(Input data Opens)
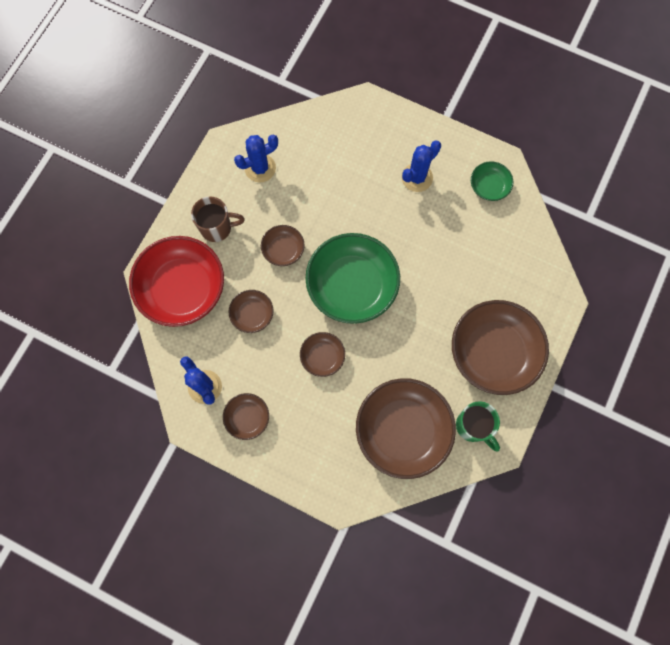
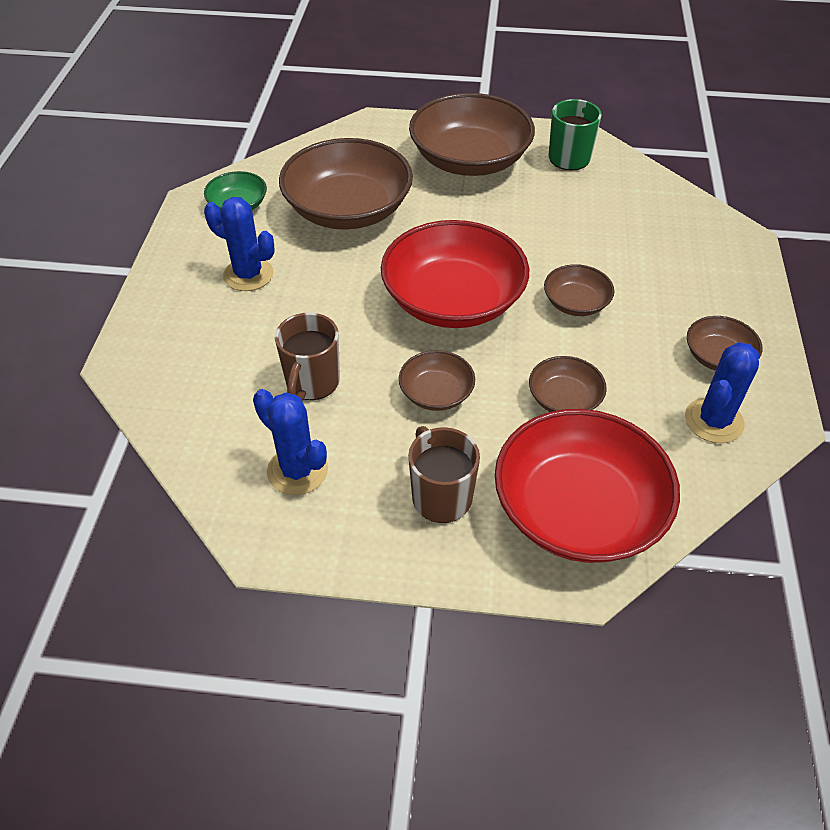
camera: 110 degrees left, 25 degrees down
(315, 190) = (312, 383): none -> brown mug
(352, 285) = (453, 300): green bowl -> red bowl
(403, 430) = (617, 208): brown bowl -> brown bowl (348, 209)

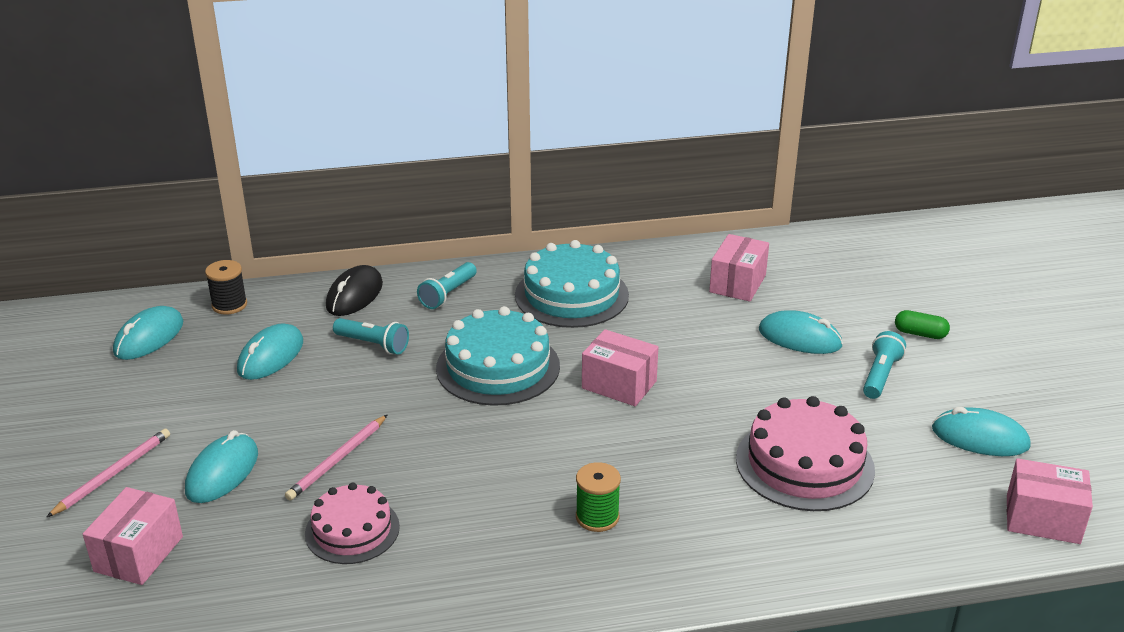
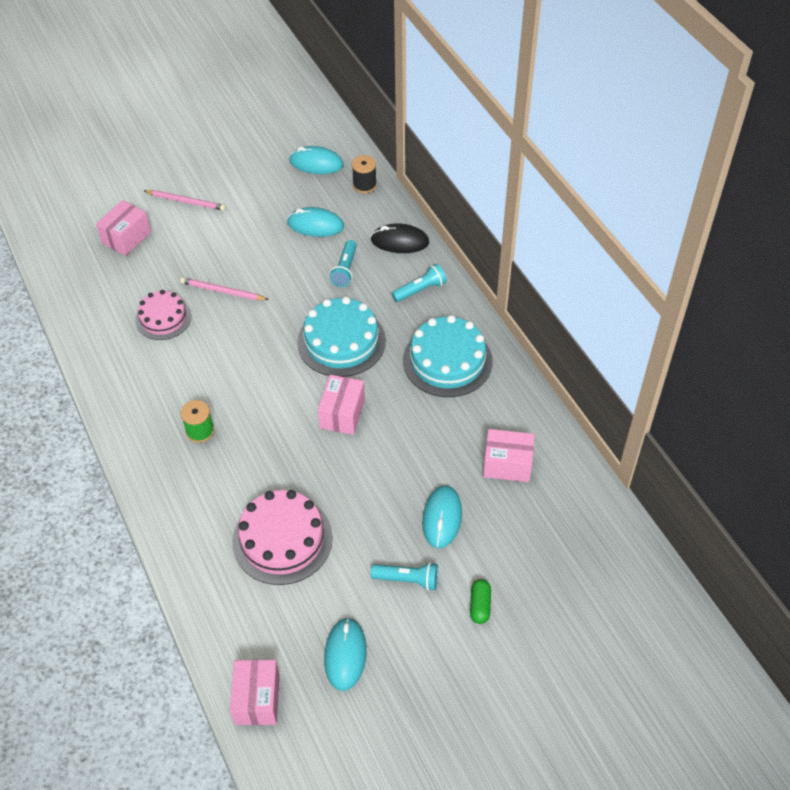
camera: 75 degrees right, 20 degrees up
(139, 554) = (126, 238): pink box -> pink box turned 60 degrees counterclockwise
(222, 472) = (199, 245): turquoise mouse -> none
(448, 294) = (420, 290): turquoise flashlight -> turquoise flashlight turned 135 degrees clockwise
(Input data Closes)
• **Exercise description**
Every entry above should be restated word for word, with the images left out.

• **Solution for this problem**
camera: 110 degrees left, 25 degrees down
(315, 190) = (312, 383): none -> brown mug
(352, 285) = (453, 300): green bowl -> red bowl
(403, 430) = (617, 208): brown bowl -> brown bowl (348, 209)

camera: 75 degrees right, 20 degrees up
(139, 554) = (126, 238): pink box -> pink box turned 60 degrees counterclockwise
(222, 472) = (199, 245): turquoise mouse -> none
(448, 294) = (420, 290): turquoise flashlight -> turquoise flashlight turned 135 degrees clockwise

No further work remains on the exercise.